### TRY IT:
From the records below, print only the part that opens with the line containing "yellow vase: 4 -> 2" and closes with the line containing "red bell: 11 -> 6"; omit the pictures.

### EXCERPTED RECORDS:
○ ○ ○ ○ ○ ○ ○

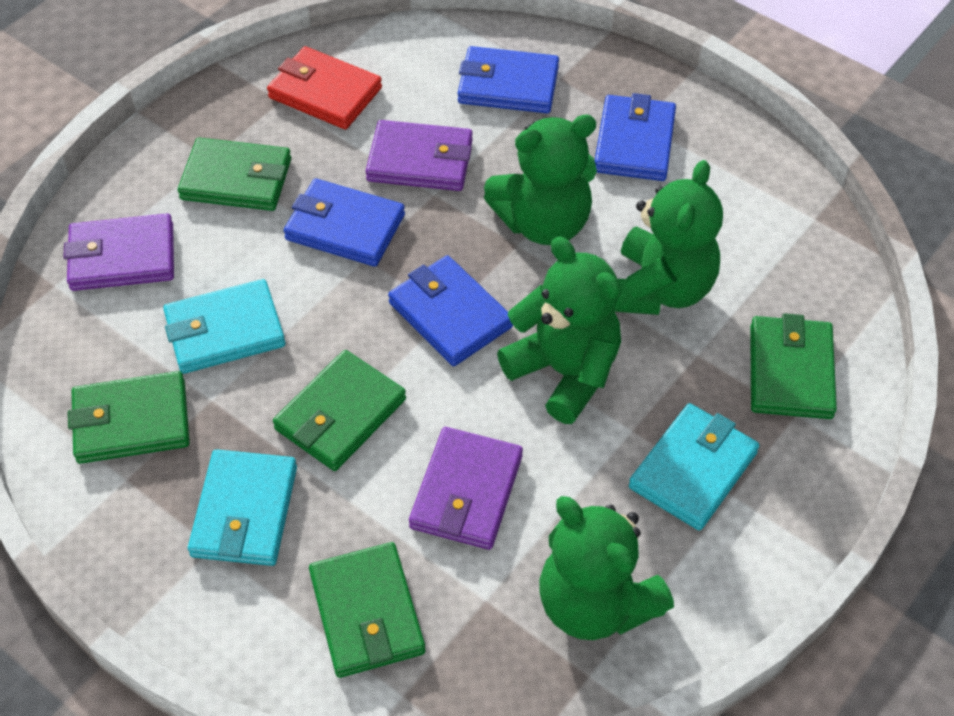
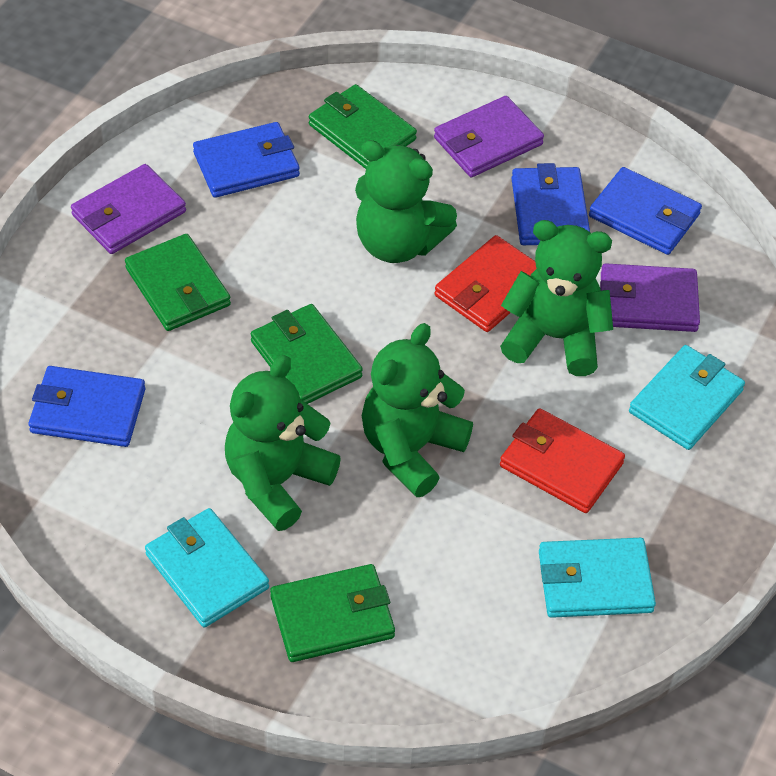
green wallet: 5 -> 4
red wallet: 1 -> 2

○ ○ ○ ○ ○ ○ ○

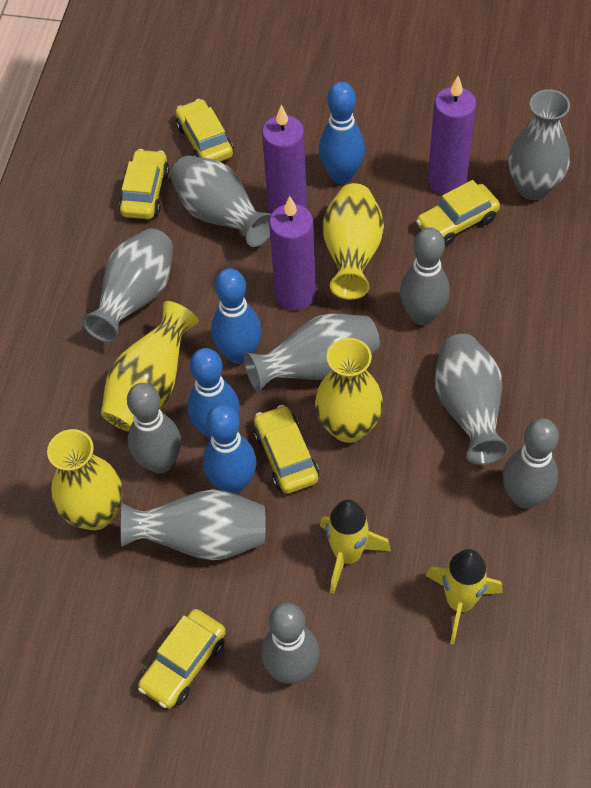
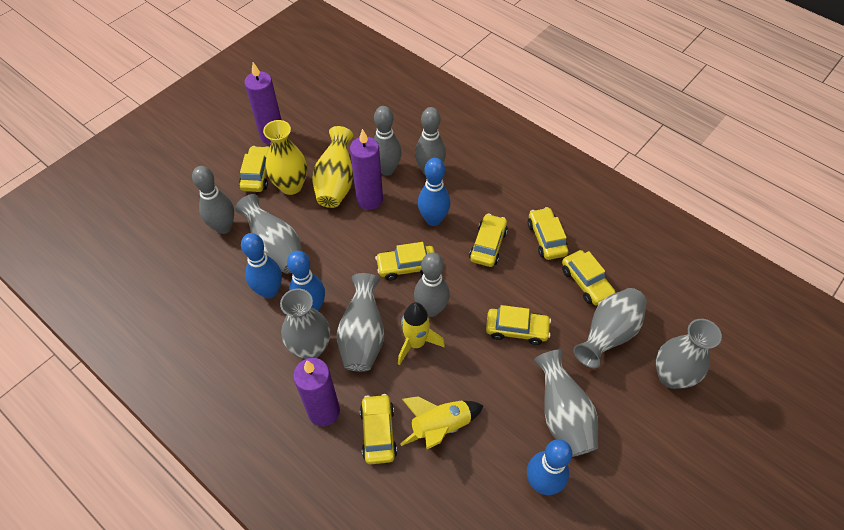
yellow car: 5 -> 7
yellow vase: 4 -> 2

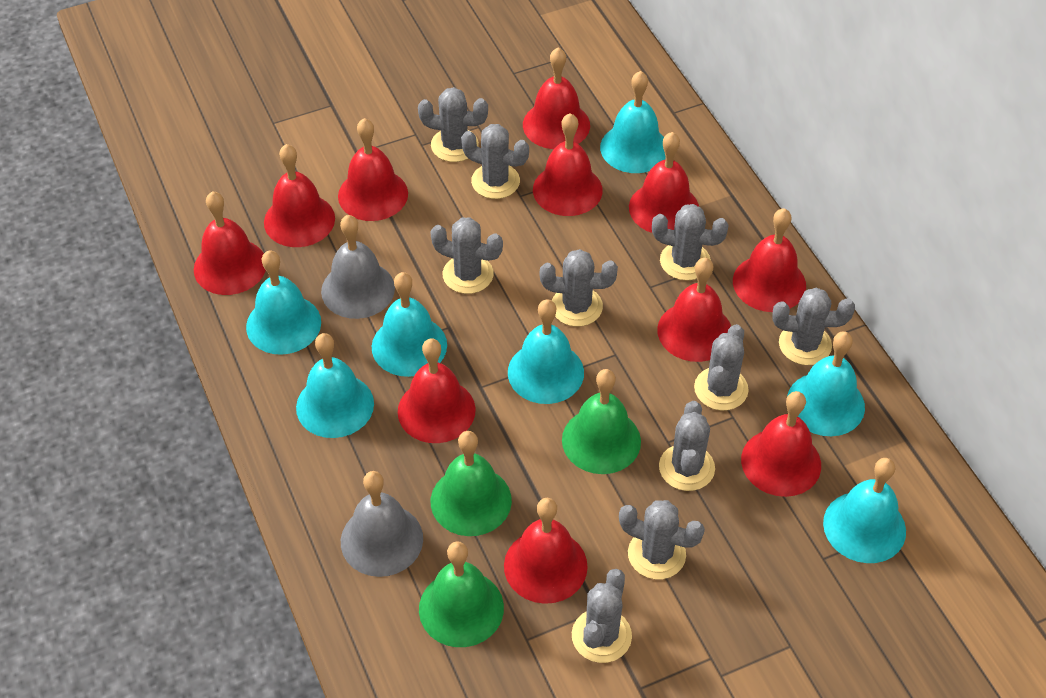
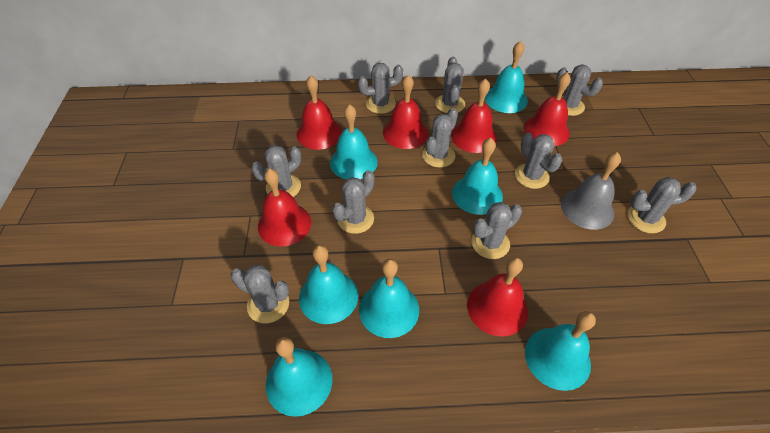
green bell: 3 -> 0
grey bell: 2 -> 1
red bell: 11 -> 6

○ ○ ○ ○ ○ ○ ○

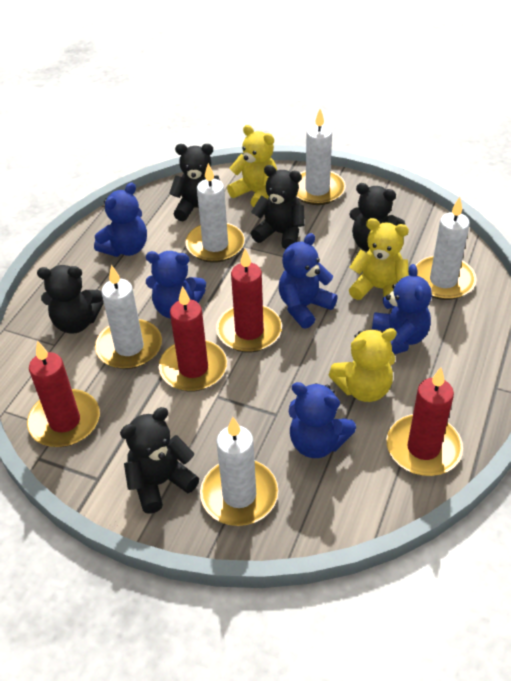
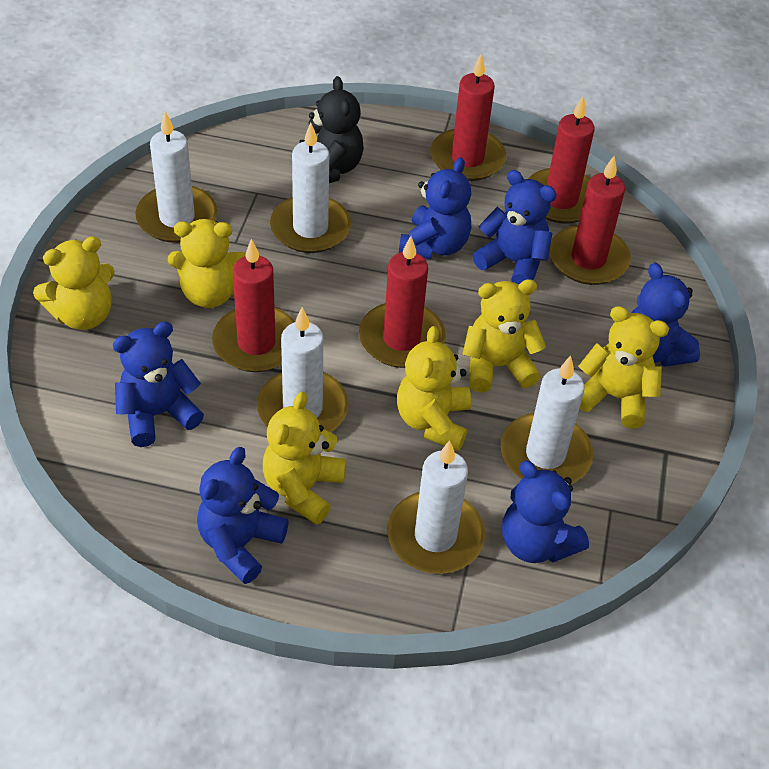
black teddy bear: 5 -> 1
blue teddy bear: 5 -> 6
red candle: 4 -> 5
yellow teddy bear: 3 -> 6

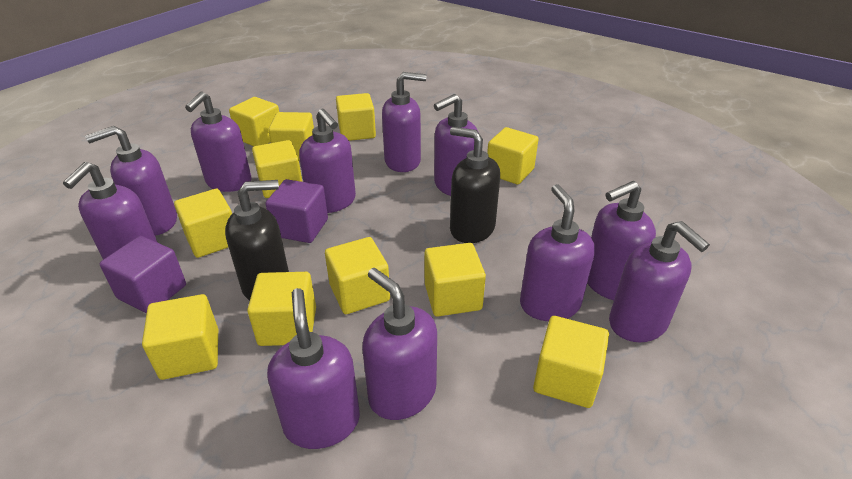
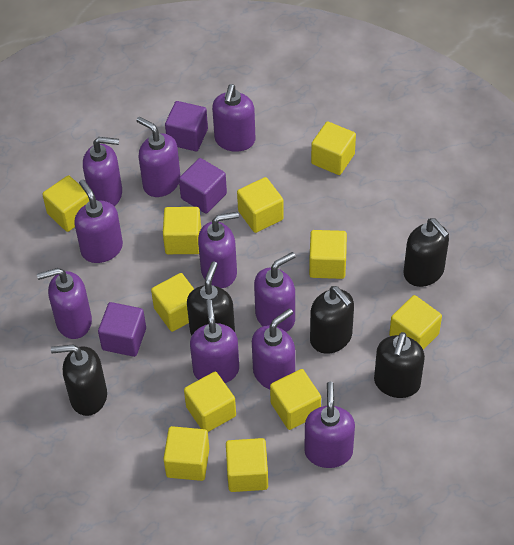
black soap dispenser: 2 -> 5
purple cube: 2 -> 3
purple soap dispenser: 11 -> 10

○ ○ ○ ○ ○ ○ ○

### PROBLEM SOLUTION:
yellow vase: 4 -> 2

green bell: 3 -> 0
grey bell: 2 -> 1
red bell: 11 -> 6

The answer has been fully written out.